Repeat what the lines below say, word for word, and skip every image.

====

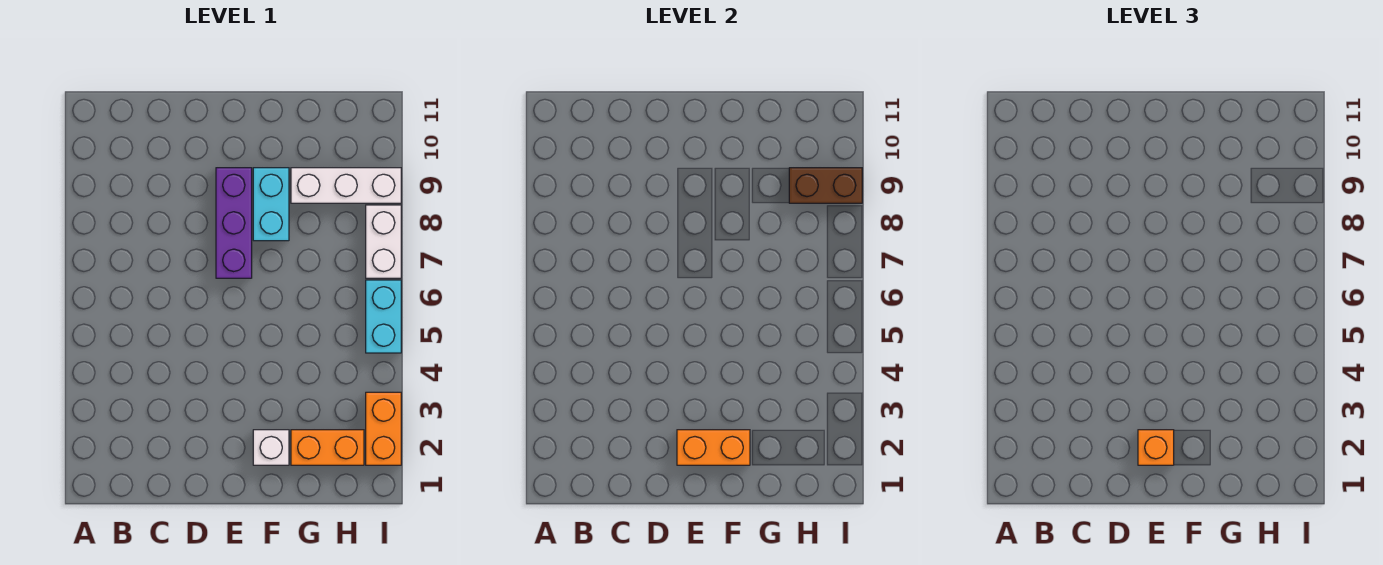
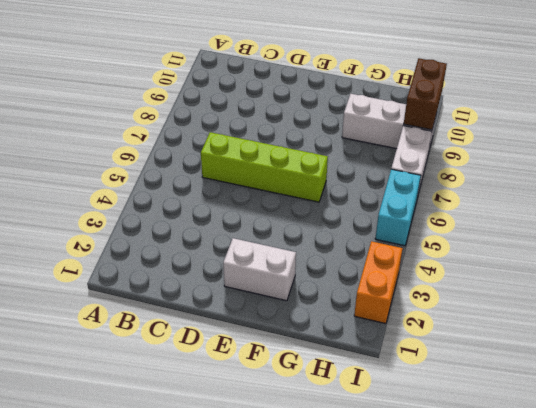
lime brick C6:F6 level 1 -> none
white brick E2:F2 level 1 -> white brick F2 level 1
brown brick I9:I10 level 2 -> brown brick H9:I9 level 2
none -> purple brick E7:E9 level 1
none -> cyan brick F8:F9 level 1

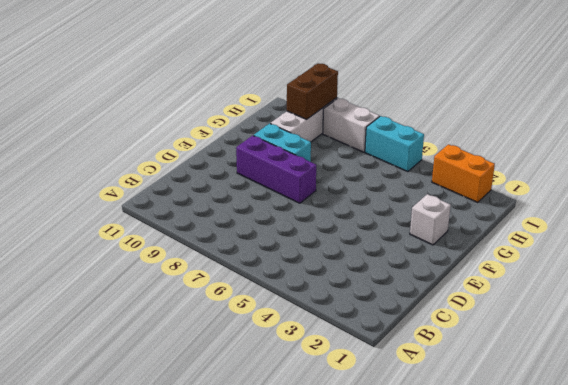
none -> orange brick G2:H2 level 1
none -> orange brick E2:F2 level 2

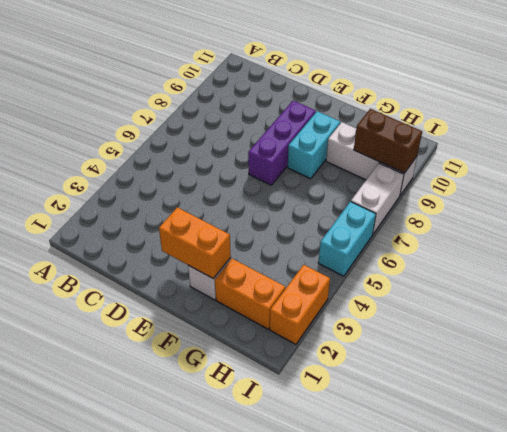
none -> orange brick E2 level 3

====

• Expected output:
lime brick C6:F6 level 1 -> none
white brick E2:F2 level 1 -> white brick F2 level 1
brown brick I9:I10 level 2 -> brown brick H9:I9 level 2
none -> purple brick E7:E9 level 1
none -> cyan brick F8:F9 level 1

none -> orange brick G2:H2 level 1
none -> orange brick E2:F2 level 2

none -> orange brick E2 level 3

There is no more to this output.